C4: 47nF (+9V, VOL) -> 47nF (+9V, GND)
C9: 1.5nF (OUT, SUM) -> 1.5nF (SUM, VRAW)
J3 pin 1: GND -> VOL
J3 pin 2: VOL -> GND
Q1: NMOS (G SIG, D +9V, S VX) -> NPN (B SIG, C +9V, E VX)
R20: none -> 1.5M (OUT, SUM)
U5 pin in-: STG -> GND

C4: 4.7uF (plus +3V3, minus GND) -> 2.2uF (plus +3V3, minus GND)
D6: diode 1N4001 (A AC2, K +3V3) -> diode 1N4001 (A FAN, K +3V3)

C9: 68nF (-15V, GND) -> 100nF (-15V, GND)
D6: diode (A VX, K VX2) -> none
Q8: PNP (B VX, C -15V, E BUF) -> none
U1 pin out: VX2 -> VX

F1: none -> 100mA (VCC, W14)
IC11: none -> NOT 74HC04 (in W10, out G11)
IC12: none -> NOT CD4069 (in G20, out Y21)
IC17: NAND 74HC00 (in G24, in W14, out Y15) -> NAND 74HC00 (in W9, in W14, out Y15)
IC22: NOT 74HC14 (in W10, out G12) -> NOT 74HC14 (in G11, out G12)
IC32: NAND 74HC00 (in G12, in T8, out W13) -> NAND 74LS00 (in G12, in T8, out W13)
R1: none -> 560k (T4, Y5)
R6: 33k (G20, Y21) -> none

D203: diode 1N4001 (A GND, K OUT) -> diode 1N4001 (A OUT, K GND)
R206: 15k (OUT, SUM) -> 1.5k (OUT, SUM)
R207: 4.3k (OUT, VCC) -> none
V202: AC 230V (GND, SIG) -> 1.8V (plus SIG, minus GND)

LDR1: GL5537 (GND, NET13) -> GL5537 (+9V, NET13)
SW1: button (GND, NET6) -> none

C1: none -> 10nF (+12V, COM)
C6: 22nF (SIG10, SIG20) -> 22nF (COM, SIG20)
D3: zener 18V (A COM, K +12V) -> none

Directions for this task
Set down, word for word, only the lines running from the line with "V202: AC 230V" to the last line of the listing above. Both of those lines belong in your answer.

Result of the task
V202: AC 230V (GND, SIG) -> 1.8V (plus SIG, minus GND)

LDR1: GL5537 (GND, NET13) -> GL5537 (+9V, NET13)
SW1: button (GND, NET6) -> none

C1: none -> 10nF (+12V, COM)
C6: 22nF (SIG10, SIG20) -> 22nF (COM, SIG20)
D3: zener 18V (A COM, K +12V) -> none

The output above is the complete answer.